◆ **What you have to do**
An identical copy of every entry below is the required output.
═══ Supplied data ═══
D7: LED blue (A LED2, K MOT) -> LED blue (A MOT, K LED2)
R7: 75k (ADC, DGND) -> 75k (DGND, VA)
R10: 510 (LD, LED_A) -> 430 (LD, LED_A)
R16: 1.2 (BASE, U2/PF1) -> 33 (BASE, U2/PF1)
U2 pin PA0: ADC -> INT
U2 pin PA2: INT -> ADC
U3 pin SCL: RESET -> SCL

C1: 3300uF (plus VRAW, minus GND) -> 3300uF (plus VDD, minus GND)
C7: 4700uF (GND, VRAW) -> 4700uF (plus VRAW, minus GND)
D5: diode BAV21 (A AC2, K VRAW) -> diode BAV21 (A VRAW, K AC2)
═══
◆ **Exercise output**
D7: LED blue (A LED2, K MOT) -> LED blue (A MOT, K LED2)
R7: 75k (ADC, DGND) -> 75k (DGND, VA)
R10: 510 (LD, LED_A) -> 430 (LD, LED_A)
R16: 1.2 (BASE, U2/PF1) -> 33 (BASE, U2/PF1)
U2 pin PA0: ADC -> INT
U2 pin PA2: INT -> ADC
U3 pin SCL: RESET -> SCL

C1: 3300uF (plus VRAW, minus GND) -> 3300uF (plus VDD, minus GND)
C7: 4700uF (GND, VRAW) -> 4700uF (plus VRAW, minus GND)
D5: diode BAV21 (A AC2, K VRAW) -> diode BAV21 (A VRAW, K AC2)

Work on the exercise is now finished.